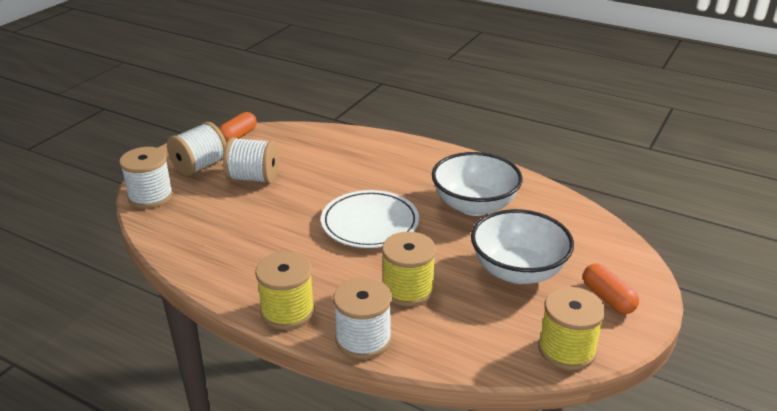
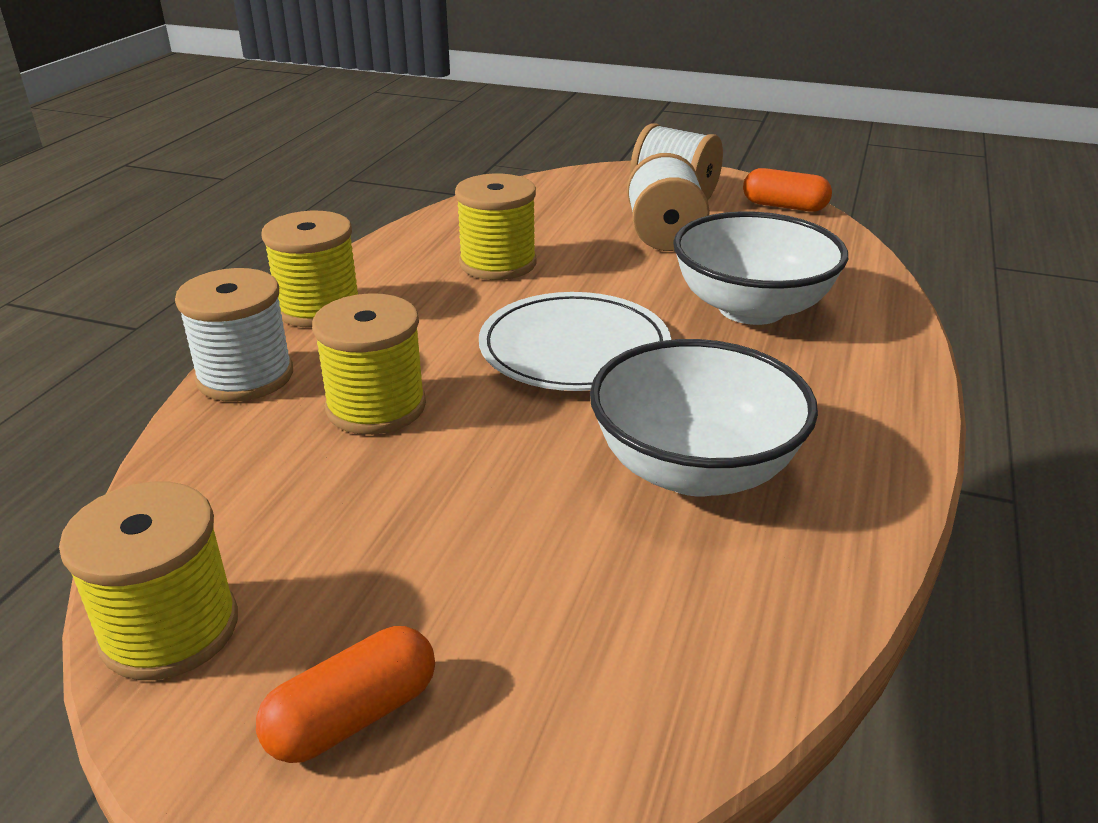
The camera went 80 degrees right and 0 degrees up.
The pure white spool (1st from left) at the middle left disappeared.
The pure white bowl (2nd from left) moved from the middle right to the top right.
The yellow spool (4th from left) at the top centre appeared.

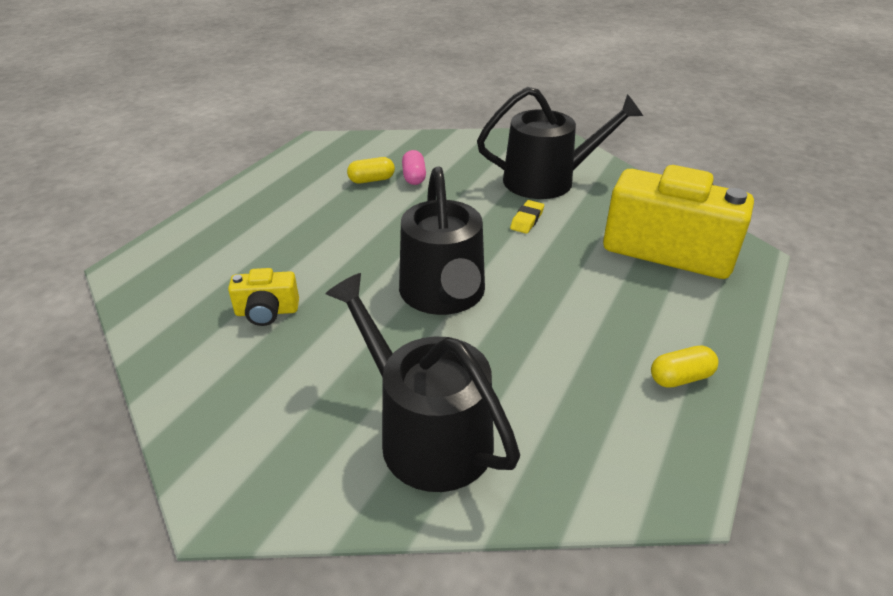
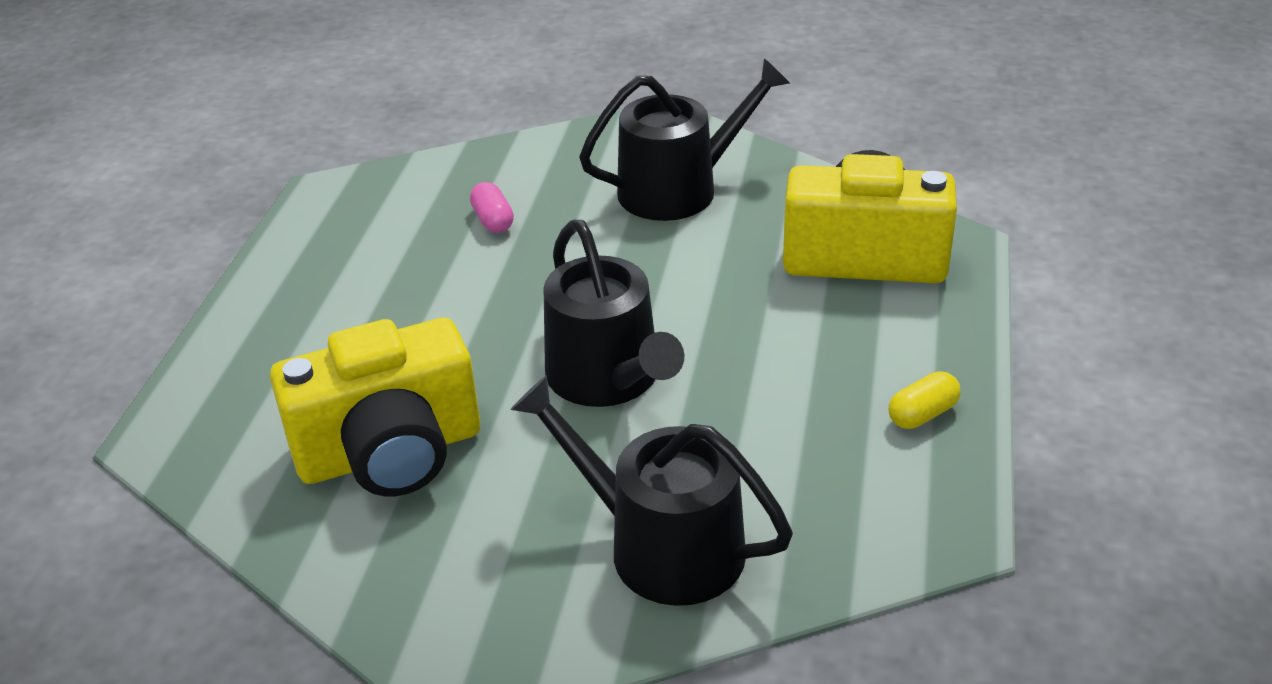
The camera went 15 degrees left and 0 degrees up.
The yellow photo camera (1st from left) at the middle left changed to 2.23 times the size.
The yellow capsule (1st from left) at the top centre disappeared.
The yellow gum eraser at the centre disappeared.

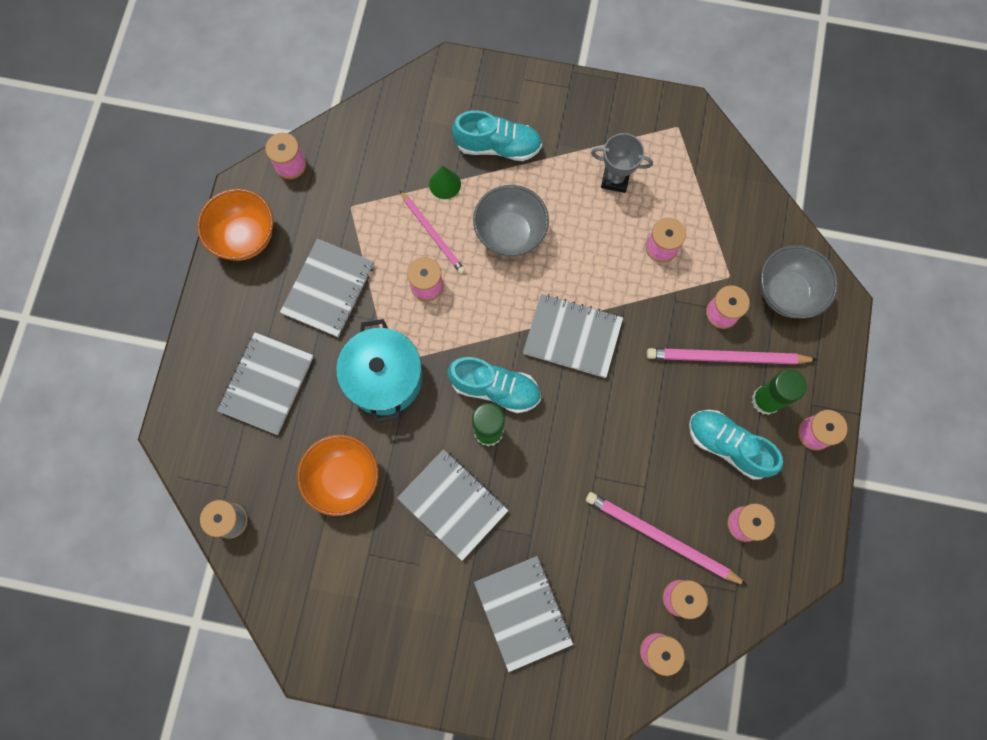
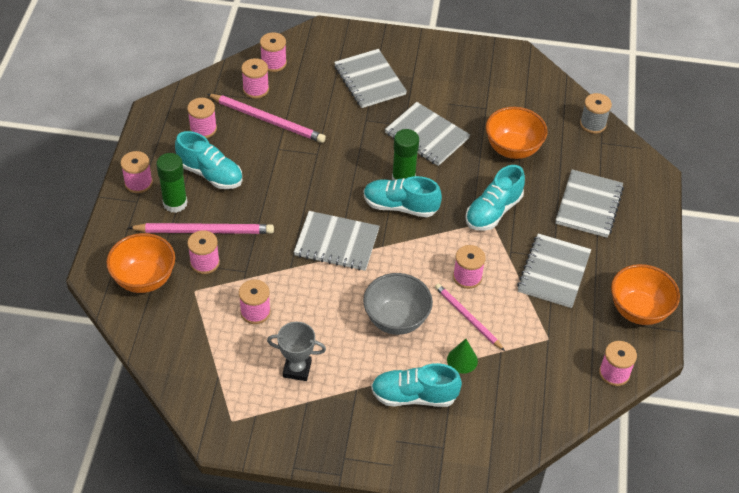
The camera went 175 degrees right and 25 degrees down.
The aqua pot at the centre was replaced by the aqua sneaker (4th from left) at the middle right.
The grey bowl (2nd from left) at the middle right became the bright orange bowl (1st from left) at the middle left.

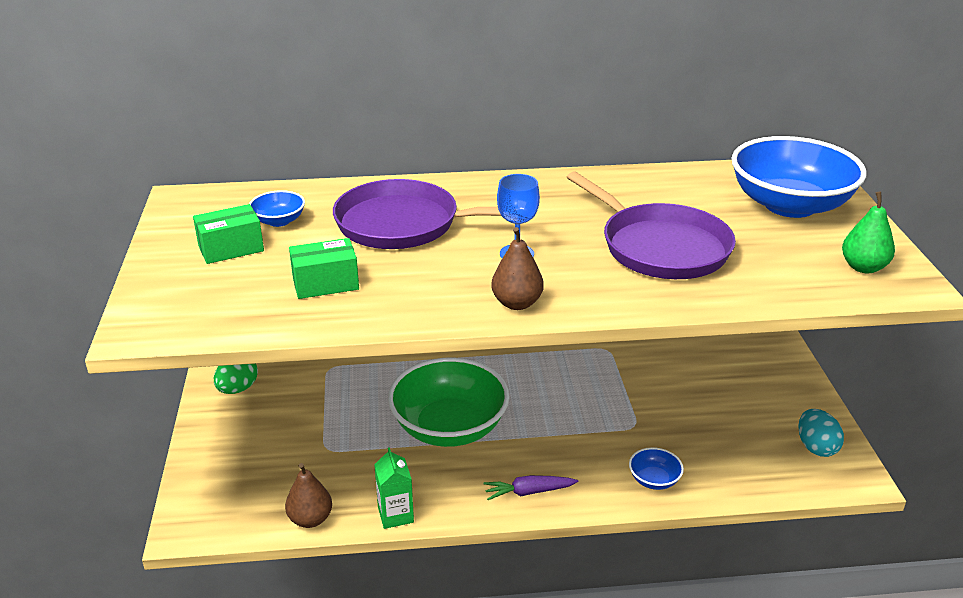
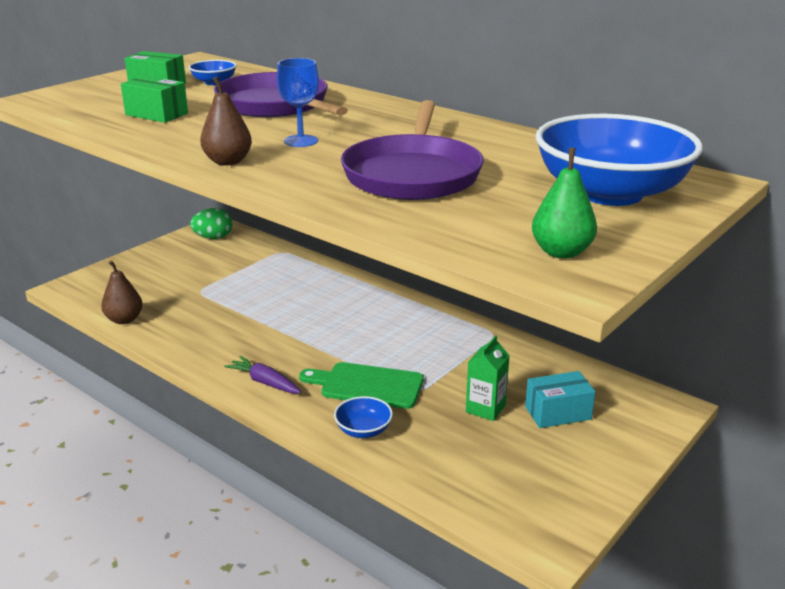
The camera went 45 degrees right and 5 degrees down.
The leaf-green carton moved from the bottom centre to the centre.
The leaf-green bowl at the bottom centre disappeared.
The aqua egg at the bottom right disappeared.
The leaf-green bread board at the centre appeared.
The aqua package at the bottom right appeared.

[WHAT THE EXERCISE ASKS] Return, unchanged, the lines from the first line of the material through the line that holds "The pure white bowl", inclusive, omitting pictures.

[YOUR RESPONSE]
The camera went 80 degrees right and 0 degrees up.
The pure white spool (1st from left) at the middle left disappeared.
The pure white bowl (2nd from left) moved from the middle right to the top right.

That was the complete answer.